DIRECTIONS
Starting at the line that holds "D5: LED (A GND, K" and stopping at the line that holds "R106: 6.2k (BR_R, GND) -> 6.8k (BR_R, GND)", restate the records below word for word, with both of those lines included.

[Dataset items]

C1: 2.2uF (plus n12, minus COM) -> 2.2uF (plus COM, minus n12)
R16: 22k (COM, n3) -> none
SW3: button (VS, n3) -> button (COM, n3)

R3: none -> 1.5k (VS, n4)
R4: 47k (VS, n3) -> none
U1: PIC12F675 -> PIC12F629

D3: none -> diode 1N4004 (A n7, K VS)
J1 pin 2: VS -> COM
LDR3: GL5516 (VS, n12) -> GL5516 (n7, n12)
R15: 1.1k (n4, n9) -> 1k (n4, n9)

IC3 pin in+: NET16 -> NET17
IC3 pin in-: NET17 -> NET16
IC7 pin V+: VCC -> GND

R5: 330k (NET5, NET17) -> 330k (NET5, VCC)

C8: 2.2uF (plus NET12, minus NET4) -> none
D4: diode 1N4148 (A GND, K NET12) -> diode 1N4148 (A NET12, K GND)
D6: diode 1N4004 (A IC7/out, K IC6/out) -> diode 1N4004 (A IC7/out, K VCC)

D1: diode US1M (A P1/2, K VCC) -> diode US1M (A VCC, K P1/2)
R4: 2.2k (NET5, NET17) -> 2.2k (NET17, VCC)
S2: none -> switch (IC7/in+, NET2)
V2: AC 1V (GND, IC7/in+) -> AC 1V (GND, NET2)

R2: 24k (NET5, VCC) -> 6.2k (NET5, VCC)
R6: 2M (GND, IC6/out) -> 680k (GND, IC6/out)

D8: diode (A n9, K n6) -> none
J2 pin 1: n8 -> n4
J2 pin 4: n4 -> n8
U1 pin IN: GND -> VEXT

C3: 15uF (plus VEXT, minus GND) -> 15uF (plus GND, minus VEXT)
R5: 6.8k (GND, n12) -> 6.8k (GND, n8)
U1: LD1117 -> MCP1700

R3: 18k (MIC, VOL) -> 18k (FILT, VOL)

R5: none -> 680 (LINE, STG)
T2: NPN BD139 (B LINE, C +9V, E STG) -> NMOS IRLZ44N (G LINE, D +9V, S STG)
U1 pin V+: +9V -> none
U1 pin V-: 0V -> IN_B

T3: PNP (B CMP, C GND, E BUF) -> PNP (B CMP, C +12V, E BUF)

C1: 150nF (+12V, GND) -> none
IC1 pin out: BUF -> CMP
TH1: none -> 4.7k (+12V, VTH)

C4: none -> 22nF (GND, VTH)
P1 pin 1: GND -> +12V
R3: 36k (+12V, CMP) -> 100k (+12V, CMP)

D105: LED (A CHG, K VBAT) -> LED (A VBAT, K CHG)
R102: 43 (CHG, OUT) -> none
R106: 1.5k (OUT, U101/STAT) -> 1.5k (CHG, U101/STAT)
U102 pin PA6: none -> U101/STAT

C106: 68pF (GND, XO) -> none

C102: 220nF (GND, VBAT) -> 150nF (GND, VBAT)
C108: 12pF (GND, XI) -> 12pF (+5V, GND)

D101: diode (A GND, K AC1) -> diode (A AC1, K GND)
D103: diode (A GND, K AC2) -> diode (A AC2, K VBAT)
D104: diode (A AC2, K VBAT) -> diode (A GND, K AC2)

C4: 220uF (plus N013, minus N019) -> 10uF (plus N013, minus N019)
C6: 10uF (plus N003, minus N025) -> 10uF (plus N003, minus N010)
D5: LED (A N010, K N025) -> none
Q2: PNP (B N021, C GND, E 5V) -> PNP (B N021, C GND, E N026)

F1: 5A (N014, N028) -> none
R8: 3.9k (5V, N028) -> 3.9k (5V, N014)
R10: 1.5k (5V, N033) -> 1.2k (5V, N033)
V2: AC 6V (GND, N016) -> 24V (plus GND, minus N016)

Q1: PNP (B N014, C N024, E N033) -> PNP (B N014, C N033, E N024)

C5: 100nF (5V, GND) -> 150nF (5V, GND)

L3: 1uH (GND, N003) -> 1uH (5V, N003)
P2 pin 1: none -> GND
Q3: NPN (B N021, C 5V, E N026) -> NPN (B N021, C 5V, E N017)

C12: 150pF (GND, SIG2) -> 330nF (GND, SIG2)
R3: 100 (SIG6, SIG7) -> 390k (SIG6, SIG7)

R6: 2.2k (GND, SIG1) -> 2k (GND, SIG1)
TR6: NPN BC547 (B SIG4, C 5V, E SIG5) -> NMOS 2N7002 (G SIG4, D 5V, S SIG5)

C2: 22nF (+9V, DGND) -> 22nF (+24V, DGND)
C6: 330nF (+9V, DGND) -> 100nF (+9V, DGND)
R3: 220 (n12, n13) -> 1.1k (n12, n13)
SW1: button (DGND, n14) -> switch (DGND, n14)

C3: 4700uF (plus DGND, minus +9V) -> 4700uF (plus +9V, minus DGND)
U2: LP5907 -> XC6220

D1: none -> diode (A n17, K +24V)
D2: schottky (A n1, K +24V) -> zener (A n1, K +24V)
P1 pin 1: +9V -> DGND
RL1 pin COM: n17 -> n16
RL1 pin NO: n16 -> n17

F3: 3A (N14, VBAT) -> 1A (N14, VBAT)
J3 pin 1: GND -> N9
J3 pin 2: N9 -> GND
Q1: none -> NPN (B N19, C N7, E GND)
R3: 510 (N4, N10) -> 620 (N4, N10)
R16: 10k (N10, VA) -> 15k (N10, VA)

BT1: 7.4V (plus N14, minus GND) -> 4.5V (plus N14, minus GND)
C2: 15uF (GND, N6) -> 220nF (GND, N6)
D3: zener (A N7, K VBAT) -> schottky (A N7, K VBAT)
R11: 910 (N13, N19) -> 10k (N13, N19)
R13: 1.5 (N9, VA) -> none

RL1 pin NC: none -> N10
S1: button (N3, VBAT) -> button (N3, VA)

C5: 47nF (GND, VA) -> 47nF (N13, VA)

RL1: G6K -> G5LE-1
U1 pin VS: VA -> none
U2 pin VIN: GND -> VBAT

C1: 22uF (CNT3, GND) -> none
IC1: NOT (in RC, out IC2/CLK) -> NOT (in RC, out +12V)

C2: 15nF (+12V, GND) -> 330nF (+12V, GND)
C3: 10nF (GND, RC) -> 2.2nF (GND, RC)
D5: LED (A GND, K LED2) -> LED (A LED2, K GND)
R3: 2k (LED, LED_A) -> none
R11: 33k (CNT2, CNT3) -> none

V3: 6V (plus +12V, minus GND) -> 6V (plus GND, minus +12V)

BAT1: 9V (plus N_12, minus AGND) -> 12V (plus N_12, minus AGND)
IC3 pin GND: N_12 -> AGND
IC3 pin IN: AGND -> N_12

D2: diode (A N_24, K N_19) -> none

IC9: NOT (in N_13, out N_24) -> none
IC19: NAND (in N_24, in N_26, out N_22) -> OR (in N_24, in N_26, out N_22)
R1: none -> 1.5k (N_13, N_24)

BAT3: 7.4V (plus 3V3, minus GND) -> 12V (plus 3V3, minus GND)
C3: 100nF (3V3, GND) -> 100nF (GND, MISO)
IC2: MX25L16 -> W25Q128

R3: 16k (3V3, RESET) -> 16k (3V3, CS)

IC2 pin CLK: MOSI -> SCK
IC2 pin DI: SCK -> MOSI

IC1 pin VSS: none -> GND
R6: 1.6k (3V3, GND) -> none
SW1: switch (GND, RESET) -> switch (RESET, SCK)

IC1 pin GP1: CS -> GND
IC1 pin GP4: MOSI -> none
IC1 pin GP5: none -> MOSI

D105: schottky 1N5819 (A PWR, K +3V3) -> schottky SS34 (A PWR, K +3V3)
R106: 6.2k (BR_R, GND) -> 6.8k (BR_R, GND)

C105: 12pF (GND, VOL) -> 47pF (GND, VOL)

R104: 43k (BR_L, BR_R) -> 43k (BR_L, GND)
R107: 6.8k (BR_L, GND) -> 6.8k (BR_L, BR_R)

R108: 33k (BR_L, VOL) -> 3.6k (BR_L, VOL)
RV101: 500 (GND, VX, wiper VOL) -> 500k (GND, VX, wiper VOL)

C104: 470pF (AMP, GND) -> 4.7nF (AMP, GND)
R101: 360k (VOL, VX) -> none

ANSWER BELOW
D5: LED (A GND, K LED2) -> LED (A LED2, K GND)
R3: 2k (LED, LED_A) -> none
R11: 33k (CNT2, CNT3) -> none

V3: 6V (plus +12V, minus GND) -> 6V (plus GND, minus +12V)

BAT1: 9V (plus N_12, minus AGND) -> 12V (plus N_12, minus AGND)
IC3 pin GND: N_12 -> AGND
IC3 pin IN: AGND -> N_12

D2: diode (A N_24, K N_19) -> none

IC9: NOT (in N_13, out N_24) -> none
IC19: NAND (in N_24, in N_26, out N_22) -> OR (in N_24, in N_26, out N_22)
R1: none -> 1.5k (N_13, N_24)

BAT3: 7.4V (plus 3V3, minus GND) -> 12V (plus 3V3, minus GND)
C3: 100nF (3V3, GND) -> 100nF (GND, MISO)
IC2: MX25L16 -> W25Q128

R3: 16k (3V3, RESET) -> 16k (3V3, CS)

IC2 pin CLK: MOSI -> SCK
IC2 pin DI: SCK -> MOSI

IC1 pin VSS: none -> GND
R6: 1.6k (3V3, GND) -> none
SW1: switch (GND, RESET) -> switch (RESET, SCK)

IC1 pin GP1: CS -> GND
IC1 pin GP4: MOSI -> none
IC1 pin GP5: none -> MOSI

D105: schottky 1N5819 (A PWR, K +3V3) -> schottky SS34 (A PWR, K +3V3)
R106: 6.2k (BR_R, GND) -> 6.8k (BR_R, GND)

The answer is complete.